[Record excerpts — start]

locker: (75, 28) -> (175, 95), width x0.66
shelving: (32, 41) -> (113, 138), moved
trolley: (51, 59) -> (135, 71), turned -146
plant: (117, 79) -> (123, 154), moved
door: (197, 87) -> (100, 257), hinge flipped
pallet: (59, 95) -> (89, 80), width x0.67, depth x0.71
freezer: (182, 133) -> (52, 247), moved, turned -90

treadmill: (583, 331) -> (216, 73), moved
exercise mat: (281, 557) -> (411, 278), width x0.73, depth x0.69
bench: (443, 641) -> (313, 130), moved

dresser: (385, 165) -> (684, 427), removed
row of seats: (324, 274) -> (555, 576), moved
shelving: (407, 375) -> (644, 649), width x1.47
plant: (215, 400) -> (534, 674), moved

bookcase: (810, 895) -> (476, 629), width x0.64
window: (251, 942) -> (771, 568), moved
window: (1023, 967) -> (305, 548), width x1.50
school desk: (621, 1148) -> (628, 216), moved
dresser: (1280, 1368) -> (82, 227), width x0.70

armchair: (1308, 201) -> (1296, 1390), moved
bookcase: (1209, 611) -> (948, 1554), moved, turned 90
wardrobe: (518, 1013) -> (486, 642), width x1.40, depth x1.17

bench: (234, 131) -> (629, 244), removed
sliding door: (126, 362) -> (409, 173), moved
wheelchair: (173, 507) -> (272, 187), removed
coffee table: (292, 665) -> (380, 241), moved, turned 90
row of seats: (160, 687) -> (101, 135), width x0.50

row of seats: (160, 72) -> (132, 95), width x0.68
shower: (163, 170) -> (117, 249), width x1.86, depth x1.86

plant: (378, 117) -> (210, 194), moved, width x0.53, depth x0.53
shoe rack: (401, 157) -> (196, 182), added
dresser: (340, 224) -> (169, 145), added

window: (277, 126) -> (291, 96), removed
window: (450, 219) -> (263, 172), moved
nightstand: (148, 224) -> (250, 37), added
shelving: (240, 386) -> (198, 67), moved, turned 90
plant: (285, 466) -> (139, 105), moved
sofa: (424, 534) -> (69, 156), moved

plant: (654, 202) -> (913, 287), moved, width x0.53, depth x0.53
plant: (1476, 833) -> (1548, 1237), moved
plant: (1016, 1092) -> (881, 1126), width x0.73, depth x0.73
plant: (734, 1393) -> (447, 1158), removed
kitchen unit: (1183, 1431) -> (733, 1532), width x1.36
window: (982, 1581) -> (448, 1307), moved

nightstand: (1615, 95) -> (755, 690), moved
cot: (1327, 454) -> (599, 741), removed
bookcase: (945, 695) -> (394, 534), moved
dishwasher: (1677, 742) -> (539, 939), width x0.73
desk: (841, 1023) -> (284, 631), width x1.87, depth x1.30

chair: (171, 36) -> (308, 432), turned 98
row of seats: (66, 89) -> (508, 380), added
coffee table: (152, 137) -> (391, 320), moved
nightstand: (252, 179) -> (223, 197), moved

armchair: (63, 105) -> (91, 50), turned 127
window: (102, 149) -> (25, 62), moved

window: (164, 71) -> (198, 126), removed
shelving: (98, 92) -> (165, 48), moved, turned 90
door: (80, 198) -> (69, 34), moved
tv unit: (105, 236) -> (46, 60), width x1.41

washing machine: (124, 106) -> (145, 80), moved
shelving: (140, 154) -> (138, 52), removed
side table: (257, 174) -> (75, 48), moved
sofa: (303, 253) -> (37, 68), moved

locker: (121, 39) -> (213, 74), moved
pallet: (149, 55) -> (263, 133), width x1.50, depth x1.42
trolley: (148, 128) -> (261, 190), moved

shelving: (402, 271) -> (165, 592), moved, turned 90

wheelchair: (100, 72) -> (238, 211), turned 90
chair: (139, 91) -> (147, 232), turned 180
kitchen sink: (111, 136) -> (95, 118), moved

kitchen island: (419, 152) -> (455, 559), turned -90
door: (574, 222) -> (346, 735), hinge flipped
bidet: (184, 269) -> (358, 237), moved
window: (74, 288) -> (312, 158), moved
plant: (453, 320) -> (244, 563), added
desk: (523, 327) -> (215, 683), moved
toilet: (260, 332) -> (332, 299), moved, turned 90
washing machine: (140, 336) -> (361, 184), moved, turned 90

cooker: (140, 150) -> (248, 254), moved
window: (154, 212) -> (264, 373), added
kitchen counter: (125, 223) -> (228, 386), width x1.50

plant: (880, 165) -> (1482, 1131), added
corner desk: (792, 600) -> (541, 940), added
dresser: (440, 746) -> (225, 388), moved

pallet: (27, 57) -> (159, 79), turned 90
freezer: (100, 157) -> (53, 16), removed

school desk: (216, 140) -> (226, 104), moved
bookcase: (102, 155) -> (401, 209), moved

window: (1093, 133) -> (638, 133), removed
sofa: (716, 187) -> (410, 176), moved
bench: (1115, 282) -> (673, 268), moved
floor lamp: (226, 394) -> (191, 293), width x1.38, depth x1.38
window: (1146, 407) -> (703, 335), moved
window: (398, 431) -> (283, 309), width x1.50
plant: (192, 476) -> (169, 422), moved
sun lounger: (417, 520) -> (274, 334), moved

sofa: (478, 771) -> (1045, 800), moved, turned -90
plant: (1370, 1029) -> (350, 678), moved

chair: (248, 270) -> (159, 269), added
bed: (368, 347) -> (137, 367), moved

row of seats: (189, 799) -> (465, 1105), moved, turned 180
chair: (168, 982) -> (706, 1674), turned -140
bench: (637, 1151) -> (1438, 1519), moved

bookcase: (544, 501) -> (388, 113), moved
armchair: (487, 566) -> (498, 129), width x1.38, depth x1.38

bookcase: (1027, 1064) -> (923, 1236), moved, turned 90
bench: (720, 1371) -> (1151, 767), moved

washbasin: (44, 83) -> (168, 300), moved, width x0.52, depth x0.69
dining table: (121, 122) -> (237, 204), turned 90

[Record excerpts — finish]

■ Problem details ■
Reproduce the listing shown above in its entirety, exactly.

■ Solution below ■
locker: (75, 28) -> (175, 95), width x0.66
shelving: (32, 41) -> (113, 138), moved
trolley: (51, 59) -> (135, 71), turned -146
plant: (117, 79) -> (123, 154), moved
door: (197, 87) -> (100, 257), hinge flipped
pallet: (59, 95) -> (89, 80), width x0.67, depth x0.71
freezer: (182, 133) -> (52, 247), moved, turned -90

treadmill: (583, 331) -> (216, 73), moved
exercise mat: (281, 557) -> (411, 278), width x0.73, depth x0.69
bench: (443, 641) -> (313, 130), moved

dresser: (385, 165) -> (684, 427), removed
row of seats: (324, 274) -> (555, 576), moved
shelving: (407, 375) -> (644, 649), width x1.47
plant: (215, 400) -> (534, 674), moved

bookcase: (810, 895) -> (476, 629), width x0.64
window: (251, 942) -> (771, 568), moved
window: (1023, 967) -> (305, 548), width x1.50
school desk: (621, 1148) -> (628, 216), moved
dresser: (1280, 1368) -> (82, 227), width x0.70

armchair: (1308, 201) -> (1296, 1390), moved
bookcase: (1209, 611) -> (948, 1554), moved, turned 90
wardrobe: (518, 1013) -> (486, 642), width x1.40, depth x1.17

bench: (234, 131) -> (629, 244), removed
sliding door: (126, 362) -> (409, 173), moved
wheelchair: (173, 507) -> (272, 187), removed
coffee table: (292, 665) -> (380, 241), moved, turned 90
row of seats: (160, 687) -> (101, 135), width x0.50

row of seats: (160, 72) -> (132, 95), width x0.68
shower: (163, 170) -> (117, 249), width x1.86, depth x1.86

plant: (378, 117) -> (210, 194), moved, width x0.53, depth x0.53
shoe rack: (401, 157) -> (196, 182), added
dresser: (340, 224) -> (169, 145), added

window: (277, 126) -> (291, 96), removed
window: (450, 219) -> (263, 172), moved
nightstand: (148, 224) -> (250, 37), added
shelving: (240, 386) -> (198, 67), moved, turned 90
plant: (285, 466) -> (139, 105), moved
sofa: (424, 534) -> (69, 156), moved

plant: (654, 202) -> (913, 287), moved, width x0.53, depth x0.53
plant: (1476, 833) -> (1548, 1237), moved
plant: (1016, 1092) -> (881, 1126), width x0.73, depth x0.73
plant: (734, 1393) -> (447, 1158), removed
kitchen unit: (1183, 1431) -> (733, 1532), width x1.36
window: (982, 1581) -> (448, 1307), moved

nightstand: (1615, 95) -> (755, 690), moved
cot: (1327, 454) -> (599, 741), removed
bookcase: (945, 695) -> (394, 534), moved
dishwasher: (1677, 742) -> (539, 939), width x0.73
desk: (841, 1023) -> (284, 631), width x1.87, depth x1.30

chair: (171, 36) -> (308, 432), turned 98
row of seats: (66, 89) -> (508, 380), added
coffee table: (152, 137) -> (391, 320), moved
nightstand: (252, 179) -> (223, 197), moved

armchair: (63, 105) -> (91, 50), turned 127
window: (102, 149) -> (25, 62), moved

window: (164, 71) -> (198, 126), removed
shelving: (98, 92) -> (165, 48), moved, turned 90
door: (80, 198) -> (69, 34), moved
tv unit: (105, 236) -> (46, 60), width x1.41

washing machine: (124, 106) -> (145, 80), moved
shelving: (140, 154) -> (138, 52), removed
side table: (257, 174) -> (75, 48), moved
sofa: (303, 253) -> (37, 68), moved

locker: (121, 39) -> (213, 74), moved
pallet: (149, 55) -> (263, 133), width x1.50, depth x1.42
trolley: (148, 128) -> (261, 190), moved

shelving: (402, 271) -> (165, 592), moved, turned 90

wheelchair: (100, 72) -> (238, 211), turned 90
chair: (139, 91) -> (147, 232), turned 180
kitchen sink: (111, 136) -> (95, 118), moved

kitchen island: (419, 152) -> (455, 559), turned -90
door: (574, 222) -> (346, 735), hinge flipped
bidet: (184, 269) -> (358, 237), moved
window: (74, 288) -> (312, 158), moved
plant: (453, 320) -> (244, 563), added
desk: (523, 327) -> (215, 683), moved
toilet: (260, 332) -> (332, 299), moved, turned 90
washing machine: (140, 336) -> (361, 184), moved, turned 90

cooker: (140, 150) -> (248, 254), moved
window: (154, 212) -> (264, 373), added
kitchen counter: (125, 223) -> (228, 386), width x1.50

plant: (880, 165) -> (1482, 1131), added
corner desk: (792, 600) -> (541, 940), added
dresser: (440, 746) -> (225, 388), moved

pallet: (27, 57) -> (159, 79), turned 90
freezer: (100, 157) -> (53, 16), removed

school desk: (216, 140) -> (226, 104), moved
bookcase: (102, 155) -> (401, 209), moved

window: (1093, 133) -> (638, 133), removed
sofa: (716, 187) -> (410, 176), moved
bench: (1115, 282) -> (673, 268), moved
floor lamp: (226, 394) -> (191, 293), width x1.38, depth x1.38
window: (1146, 407) -> (703, 335), moved
window: (398, 431) -> (283, 309), width x1.50
plant: (192, 476) -> (169, 422), moved
sun lounger: (417, 520) -> (274, 334), moved

sofa: (478, 771) -> (1045, 800), moved, turned -90
plant: (1370, 1029) -> (350, 678), moved

chair: (248, 270) -> (159, 269), added
bed: (368, 347) -> (137, 367), moved

row of seats: (189, 799) -> (465, 1105), moved, turned 180
chair: (168, 982) -> (706, 1674), turned -140
bench: (637, 1151) -> (1438, 1519), moved

bookcase: (544, 501) -> (388, 113), moved
armchair: (487, 566) -> (498, 129), width x1.38, depth x1.38

bookcase: (1027, 1064) -> (923, 1236), moved, turned 90
bench: (720, 1371) -> (1151, 767), moved

washbasin: (44, 83) -> (168, 300), moved, width x0.52, depth x0.69
dining table: (121, 122) -> (237, 204), turned 90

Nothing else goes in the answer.